EXERCISE INSTRUCTIONS:
Report every line of the data where the string "RESET" appears.

SOURCE DATA:

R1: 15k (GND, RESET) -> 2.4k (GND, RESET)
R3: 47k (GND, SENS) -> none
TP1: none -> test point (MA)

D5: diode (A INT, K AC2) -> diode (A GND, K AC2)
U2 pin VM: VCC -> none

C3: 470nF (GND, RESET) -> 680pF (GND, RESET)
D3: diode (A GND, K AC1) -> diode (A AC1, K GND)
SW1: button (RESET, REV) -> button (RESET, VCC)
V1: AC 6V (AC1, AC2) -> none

OUTPUT OF THE TASK:
R1: 15k (GND, RESET) -> 2.4k (GND, RESET)
C3: 470nF (GND, RESET) -> 680pF (GND, RESET)
SW1: button (RESET, REV) -> button (RESET, VCC)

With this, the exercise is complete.